▶ [Work to do]
From the records below, please pick out every line containing the string "fraction" and copy it. Case must match.

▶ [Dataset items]
----------
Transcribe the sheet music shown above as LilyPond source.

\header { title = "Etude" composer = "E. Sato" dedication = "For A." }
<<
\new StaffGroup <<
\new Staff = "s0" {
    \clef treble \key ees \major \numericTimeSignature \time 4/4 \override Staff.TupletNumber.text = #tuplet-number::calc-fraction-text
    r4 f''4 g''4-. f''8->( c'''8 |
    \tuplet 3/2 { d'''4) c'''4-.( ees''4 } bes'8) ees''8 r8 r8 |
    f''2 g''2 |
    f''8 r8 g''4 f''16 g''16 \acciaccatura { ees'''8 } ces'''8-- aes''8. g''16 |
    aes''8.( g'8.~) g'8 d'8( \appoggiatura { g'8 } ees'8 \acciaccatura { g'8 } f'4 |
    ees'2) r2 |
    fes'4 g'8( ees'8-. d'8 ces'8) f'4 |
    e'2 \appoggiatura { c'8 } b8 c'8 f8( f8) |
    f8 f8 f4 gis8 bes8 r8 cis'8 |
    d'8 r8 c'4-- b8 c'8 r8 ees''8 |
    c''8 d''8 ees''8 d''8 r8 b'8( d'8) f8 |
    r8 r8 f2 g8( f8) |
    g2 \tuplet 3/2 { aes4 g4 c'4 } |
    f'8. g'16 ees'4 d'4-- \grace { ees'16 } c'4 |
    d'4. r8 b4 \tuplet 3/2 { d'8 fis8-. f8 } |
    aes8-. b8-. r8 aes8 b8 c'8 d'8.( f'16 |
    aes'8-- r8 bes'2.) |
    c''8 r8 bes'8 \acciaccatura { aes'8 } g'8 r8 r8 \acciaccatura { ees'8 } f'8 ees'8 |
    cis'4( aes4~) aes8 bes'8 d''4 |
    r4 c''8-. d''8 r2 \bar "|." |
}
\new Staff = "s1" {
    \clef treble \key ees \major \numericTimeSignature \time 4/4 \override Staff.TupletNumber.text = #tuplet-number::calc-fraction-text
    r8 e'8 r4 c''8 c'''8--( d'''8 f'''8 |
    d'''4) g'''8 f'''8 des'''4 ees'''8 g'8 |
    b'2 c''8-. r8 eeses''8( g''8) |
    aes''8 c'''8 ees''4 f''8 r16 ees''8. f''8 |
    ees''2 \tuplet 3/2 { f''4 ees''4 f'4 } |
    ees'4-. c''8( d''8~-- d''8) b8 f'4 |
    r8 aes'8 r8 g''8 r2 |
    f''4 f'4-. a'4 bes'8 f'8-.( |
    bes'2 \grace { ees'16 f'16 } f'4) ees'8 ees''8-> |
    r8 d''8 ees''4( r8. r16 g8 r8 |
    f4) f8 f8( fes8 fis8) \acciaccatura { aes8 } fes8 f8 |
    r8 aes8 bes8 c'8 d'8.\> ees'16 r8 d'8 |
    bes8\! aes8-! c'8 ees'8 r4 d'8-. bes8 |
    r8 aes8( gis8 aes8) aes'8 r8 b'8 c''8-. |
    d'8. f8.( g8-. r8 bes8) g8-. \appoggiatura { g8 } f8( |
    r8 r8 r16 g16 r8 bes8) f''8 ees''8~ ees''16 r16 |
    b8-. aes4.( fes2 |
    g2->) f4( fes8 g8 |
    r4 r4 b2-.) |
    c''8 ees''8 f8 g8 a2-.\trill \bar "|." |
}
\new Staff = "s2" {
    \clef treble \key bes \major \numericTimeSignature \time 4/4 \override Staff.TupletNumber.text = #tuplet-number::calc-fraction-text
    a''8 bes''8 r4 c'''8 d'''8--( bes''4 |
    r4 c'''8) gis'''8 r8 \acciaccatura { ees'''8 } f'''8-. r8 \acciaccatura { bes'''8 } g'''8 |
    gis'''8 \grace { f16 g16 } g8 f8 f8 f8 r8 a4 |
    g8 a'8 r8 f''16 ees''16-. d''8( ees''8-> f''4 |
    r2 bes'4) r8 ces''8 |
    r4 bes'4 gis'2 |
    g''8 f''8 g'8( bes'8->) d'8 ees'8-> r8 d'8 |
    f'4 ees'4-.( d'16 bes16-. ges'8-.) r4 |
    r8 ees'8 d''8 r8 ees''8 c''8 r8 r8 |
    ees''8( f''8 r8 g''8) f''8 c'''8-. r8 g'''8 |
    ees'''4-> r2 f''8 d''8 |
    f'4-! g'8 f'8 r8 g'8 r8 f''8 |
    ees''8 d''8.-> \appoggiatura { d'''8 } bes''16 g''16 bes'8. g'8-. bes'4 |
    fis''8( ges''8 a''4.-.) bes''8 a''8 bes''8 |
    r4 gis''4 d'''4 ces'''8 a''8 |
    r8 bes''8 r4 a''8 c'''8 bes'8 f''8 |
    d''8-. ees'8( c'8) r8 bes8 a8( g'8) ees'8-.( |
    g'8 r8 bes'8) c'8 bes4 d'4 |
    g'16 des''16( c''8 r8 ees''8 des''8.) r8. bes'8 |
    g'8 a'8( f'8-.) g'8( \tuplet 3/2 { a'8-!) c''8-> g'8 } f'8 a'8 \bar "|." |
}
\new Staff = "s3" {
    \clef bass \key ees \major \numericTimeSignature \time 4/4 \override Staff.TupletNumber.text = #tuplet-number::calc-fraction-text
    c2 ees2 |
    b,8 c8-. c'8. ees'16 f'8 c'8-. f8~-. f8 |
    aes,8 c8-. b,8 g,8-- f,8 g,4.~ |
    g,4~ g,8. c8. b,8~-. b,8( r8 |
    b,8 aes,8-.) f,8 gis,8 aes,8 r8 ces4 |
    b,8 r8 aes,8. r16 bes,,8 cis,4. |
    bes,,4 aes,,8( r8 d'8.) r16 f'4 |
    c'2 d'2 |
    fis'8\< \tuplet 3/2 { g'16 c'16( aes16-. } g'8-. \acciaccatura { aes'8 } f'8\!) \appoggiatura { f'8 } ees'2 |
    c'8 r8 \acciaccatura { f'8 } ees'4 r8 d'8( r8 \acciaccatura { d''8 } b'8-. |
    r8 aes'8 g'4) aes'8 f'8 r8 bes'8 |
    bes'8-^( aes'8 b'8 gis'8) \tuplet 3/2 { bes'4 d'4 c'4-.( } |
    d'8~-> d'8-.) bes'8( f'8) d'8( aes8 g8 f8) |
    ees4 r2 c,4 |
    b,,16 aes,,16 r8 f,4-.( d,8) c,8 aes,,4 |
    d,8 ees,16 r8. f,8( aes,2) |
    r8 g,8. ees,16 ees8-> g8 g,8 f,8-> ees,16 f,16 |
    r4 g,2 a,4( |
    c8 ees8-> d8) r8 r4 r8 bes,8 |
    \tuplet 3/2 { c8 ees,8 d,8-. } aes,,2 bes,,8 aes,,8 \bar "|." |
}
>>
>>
----------
▶ [Written answer]
    \clef treble \key ees \major \numericTimeSignature \time 4/4 \override Staff.TupletNumber.text = #tuplet-number::calc-fraction-text
    \clef treble \key ees \major \numericTimeSignature \time 4/4 \override Staff.TupletNumber.text = #tuplet-number::calc-fraction-text
    \clef treble \key bes \major \numericTimeSignature \time 4/4 \override Staff.TupletNumber.text = #tuplet-number::calc-fraction-text
    \clef bass \key ees \major \numericTimeSignature \time 4/4 \override Staff.TupletNumber.text = #tuplet-number::calc-fraction-text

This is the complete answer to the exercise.